Repeat the following data back word for word.

***** MATERIAL TO PROCESS *****

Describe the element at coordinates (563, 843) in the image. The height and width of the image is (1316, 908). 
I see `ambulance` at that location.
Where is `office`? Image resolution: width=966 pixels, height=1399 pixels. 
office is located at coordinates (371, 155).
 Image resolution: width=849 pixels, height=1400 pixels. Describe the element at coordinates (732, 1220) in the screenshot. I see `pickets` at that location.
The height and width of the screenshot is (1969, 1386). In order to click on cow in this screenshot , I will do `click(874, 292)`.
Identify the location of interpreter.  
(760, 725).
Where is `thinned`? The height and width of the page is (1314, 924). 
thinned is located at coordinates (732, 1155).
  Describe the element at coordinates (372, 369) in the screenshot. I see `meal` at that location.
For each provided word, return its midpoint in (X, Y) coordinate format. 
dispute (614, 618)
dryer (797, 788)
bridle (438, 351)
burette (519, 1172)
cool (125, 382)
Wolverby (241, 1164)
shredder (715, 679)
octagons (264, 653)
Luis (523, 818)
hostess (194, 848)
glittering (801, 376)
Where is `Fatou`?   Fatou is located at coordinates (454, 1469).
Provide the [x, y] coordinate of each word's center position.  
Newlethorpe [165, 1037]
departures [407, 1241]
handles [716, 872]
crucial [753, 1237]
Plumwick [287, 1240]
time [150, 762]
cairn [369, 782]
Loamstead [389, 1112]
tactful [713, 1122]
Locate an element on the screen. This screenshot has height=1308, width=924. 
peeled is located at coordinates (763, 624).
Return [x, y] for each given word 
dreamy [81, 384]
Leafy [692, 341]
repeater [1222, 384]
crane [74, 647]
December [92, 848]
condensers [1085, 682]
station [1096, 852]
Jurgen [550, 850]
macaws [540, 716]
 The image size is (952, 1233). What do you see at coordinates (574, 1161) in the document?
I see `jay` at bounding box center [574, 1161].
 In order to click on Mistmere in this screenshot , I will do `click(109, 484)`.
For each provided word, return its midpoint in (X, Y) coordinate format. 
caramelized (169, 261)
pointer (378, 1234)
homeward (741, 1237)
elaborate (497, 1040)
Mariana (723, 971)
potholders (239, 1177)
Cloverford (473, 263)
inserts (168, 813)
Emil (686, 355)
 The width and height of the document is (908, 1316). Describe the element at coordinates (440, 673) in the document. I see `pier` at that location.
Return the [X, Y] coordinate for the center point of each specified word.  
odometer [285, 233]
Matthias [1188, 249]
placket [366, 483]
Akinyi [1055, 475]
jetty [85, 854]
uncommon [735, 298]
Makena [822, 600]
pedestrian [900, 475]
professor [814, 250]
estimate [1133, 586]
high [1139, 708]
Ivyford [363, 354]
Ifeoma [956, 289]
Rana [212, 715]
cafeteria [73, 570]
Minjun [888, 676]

*****

WRITTEN REPLY:
Describe the element at coordinates (563, 843) in the image. The height and width of the image is (1316, 908). 
I see `ambulance` at that location.
Where is `office`? Image resolution: width=966 pixels, height=1399 pixels. 
office is located at coordinates (371, 155).
 Image resolution: width=849 pixels, height=1400 pixels. Describe the element at coordinates (732, 1220) in the screenshot. I see `pickets` at that location.
The height and width of the screenshot is (1969, 1386). In order to click on cow in this screenshot , I will do `click(874, 292)`.
Identify the location of interpreter.  
(760, 725).
Where is `thinned`? The height and width of the page is (1314, 924). 
thinned is located at coordinates (732, 1155).
  Describe the element at coordinates (372, 369) in the screenshot. I see `meal` at that location.
For each provided word, return its midpoint in (X, Y) coordinate format. 
dispute (614, 618)
dryer (797, 788)
bridle (438, 351)
burette (519, 1172)
cool (125, 382)
Wolverby (241, 1164)
shredder (715, 679)
octagons (264, 653)
Luis (523, 818)
hostess (194, 848)
glittering (801, 376)
Where is `Fatou`?   Fatou is located at coordinates (454, 1469).
Provide the [x, y] coordinate of each word's center position.  
Newlethorpe [165, 1037]
departures [407, 1241]
handles [716, 872]
crucial [753, 1237]
Plumwick [287, 1240]
time [150, 762]
cairn [369, 782]
Loamstead [389, 1112]
tactful [713, 1122]
Locate an element on the screen. This screenshot has height=1308, width=924. 
peeled is located at coordinates (763, 624).
Return [x, y] for each given word 
dreamy [81, 384]
Leafy [692, 341]
repeater [1222, 384]
crane [74, 647]
December [92, 848]
condensers [1085, 682]
station [1096, 852]
Jurgen [550, 850]
macaws [540, 716]
 The image size is (952, 1233). What do you see at coordinates (574, 1161) in the document?
I see `jay` at bounding box center [574, 1161].
 In order to click on Mistmere in this screenshot , I will do `click(109, 484)`.
For each provided word, return its midpoint in (X, Y) coordinate format. 
caramelized (169, 261)
pointer (378, 1234)
homeward (741, 1237)
elaborate (497, 1040)
Mariana (723, 971)
potholders (239, 1177)
Cloverford (473, 263)
inserts (168, 813)
Emil (686, 355)
 The width and height of the document is (908, 1316). Describe the element at coordinates (440, 673) in the document. I see `pier` at that location.
Return the [X, Y] coordinate for the center point of each specified word.  
odometer [285, 233]
Matthias [1188, 249]
placket [366, 483]
Akinyi [1055, 475]
jetty [85, 854]
uncommon [735, 298]
Makena [822, 600]
pedestrian [900, 475]
professor [814, 250]
estimate [1133, 586]
high [1139, 708]
Ivyford [363, 354]
Ifeoma [956, 289]
Rana [212, 715]
cafeteria [73, 570]
Minjun [888, 676]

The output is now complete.